§ Problem
Repeat every entry exactly as given.

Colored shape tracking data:
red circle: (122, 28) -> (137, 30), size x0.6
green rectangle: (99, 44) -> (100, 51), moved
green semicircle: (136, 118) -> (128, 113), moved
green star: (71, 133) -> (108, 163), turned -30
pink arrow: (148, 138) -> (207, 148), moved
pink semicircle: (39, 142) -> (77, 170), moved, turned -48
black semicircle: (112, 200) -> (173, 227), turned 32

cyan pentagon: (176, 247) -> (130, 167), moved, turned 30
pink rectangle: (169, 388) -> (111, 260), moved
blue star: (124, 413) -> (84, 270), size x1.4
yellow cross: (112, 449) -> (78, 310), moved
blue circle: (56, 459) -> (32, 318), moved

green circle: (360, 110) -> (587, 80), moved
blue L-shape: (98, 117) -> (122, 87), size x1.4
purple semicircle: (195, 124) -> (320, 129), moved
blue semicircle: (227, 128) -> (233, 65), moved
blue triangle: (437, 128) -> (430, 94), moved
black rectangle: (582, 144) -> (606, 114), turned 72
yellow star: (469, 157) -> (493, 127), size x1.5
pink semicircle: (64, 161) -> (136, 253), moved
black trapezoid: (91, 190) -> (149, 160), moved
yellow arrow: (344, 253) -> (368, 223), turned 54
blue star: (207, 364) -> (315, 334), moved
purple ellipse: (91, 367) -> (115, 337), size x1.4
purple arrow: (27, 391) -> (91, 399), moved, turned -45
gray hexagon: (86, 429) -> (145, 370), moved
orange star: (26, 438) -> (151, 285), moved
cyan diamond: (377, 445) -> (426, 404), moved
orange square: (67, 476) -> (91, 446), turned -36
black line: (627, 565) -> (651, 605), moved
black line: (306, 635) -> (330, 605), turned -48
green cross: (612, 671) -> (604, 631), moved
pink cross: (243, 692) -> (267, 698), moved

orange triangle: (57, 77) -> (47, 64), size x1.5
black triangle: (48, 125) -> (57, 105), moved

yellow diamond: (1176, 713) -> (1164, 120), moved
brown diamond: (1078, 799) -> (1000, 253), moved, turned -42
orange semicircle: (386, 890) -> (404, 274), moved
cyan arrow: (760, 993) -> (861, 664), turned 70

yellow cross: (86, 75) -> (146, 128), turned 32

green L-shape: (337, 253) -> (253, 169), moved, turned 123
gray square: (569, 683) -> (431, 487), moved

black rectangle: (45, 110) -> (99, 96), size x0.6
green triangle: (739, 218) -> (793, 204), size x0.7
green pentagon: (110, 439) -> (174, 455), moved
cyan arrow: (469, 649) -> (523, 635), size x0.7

§ Answer box
red circle: (122, 28) -> (137, 30), size x0.6
green rectangle: (99, 44) -> (100, 51), moved
green semicircle: (136, 118) -> (128, 113), moved
green star: (71, 133) -> (108, 163), turned -30
pink arrow: (148, 138) -> (207, 148), moved
pink semicircle: (39, 142) -> (77, 170), moved, turned -48
black semicircle: (112, 200) -> (173, 227), turned 32

cyan pentagon: (176, 247) -> (130, 167), moved, turned 30
pink rectangle: (169, 388) -> (111, 260), moved
blue star: (124, 413) -> (84, 270), size x1.4
yellow cross: (112, 449) -> (78, 310), moved
blue circle: (56, 459) -> (32, 318), moved

green circle: (360, 110) -> (587, 80), moved
blue L-shape: (98, 117) -> (122, 87), size x1.4
purple semicircle: (195, 124) -> (320, 129), moved
blue semicircle: (227, 128) -> (233, 65), moved
blue triangle: (437, 128) -> (430, 94), moved
black rectangle: (582, 144) -> (606, 114), turned 72
yellow star: (469, 157) -> (493, 127), size x1.5
pink semicircle: (64, 161) -> (136, 253), moved
black trapezoid: (91, 190) -> (149, 160), moved
yellow arrow: (344, 253) -> (368, 223), turned 54
blue star: (207, 364) -> (315, 334), moved
purple ellipse: (91, 367) -> (115, 337), size x1.4
purple arrow: (27, 391) -> (91, 399), moved, turned -45
gray hexagon: (86, 429) -> (145, 370), moved
orange star: (26, 438) -> (151, 285), moved
cyan diamond: (377, 445) -> (426, 404), moved
orange square: (67, 476) -> (91, 446), turned -36
black line: (627, 565) -> (651, 605), moved
black line: (306, 635) -> (330, 605), turned -48
green cross: (612, 671) -> (604, 631), moved
pink cross: (243, 692) -> (267, 698), moved

orange triangle: (57, 77) -> (47, 64), size x1.5
black triangle: (48, 125) -> (57, 105), moved

yellow diamond: (1176, 713) -> (1164, 120), moved
brown diamond: (1078, 799) -> (1000, 253), moved, turned -42
orange semicircle: (386, 890) -> (404, 274), moved
cyan arrow: (760, 993) -> (861, 664), turned 70

yellow cross: (86, 75) -> (146, 128), turned 32

green L-shape: (337, 253) -> (253, 169), moved, turned 123
gray square: (569, 683) -> (431, 487), moved

black rectangle: (45, 110) -> (99, 96), size x0.6
green triangle: (739, 218) -> (793, 204), size x0.7
green pentagon: (110, 439) -> (174, 455), moved
cyan arrow: (469, 649) -> (523, 635), size x0.7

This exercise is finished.